● What to produce
Two lines mark the range in the entries below: the one holding "RADIO1 pin CE: A4 -> D6" and the one holding "SD1 pin GND: GND -> none". Set down those two and all lines between them, exactly.

● Stored dataset items
━━━━

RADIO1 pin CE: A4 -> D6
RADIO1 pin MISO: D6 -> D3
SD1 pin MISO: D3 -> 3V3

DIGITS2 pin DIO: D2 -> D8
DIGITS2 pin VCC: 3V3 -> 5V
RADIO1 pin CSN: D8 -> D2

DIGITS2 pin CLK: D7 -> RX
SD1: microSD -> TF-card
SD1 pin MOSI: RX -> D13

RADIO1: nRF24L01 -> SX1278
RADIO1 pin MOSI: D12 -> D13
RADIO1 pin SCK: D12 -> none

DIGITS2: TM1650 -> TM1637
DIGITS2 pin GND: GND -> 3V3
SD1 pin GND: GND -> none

━━━━

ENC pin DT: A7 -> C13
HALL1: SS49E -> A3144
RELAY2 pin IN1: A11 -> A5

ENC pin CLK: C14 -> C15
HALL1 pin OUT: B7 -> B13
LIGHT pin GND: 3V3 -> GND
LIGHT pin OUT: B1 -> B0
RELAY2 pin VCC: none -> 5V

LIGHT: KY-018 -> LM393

━━━━

● Answer to the exercise
RADIO1 pin CE: A4 -> D6
RADIO1 pin MISO: D6 -> D3
SD1 pin MISO: D3 -> 3V3

DIGITS2 pin DIO: D2 -> D8
DIGITS2 pin VCC: 3V3 -> 5V
RADIO1 pin CSN: D8 -> D2

DIGITS2 pin CLK: D7 -> RX
SD1: microSD -> TF-card
SD1 pin MOSI: RX -> D13

RADIO1: nRF24L01 -> SX1278
RADIO1 pin MOSI: D12 -> D13
RADIO1 pin SCK: D12 -> none

DIGITS2: TM1650 -> TM1637
DIGITS2 pin GND: GND -> 3V3
SD1 pin GND: GND -> none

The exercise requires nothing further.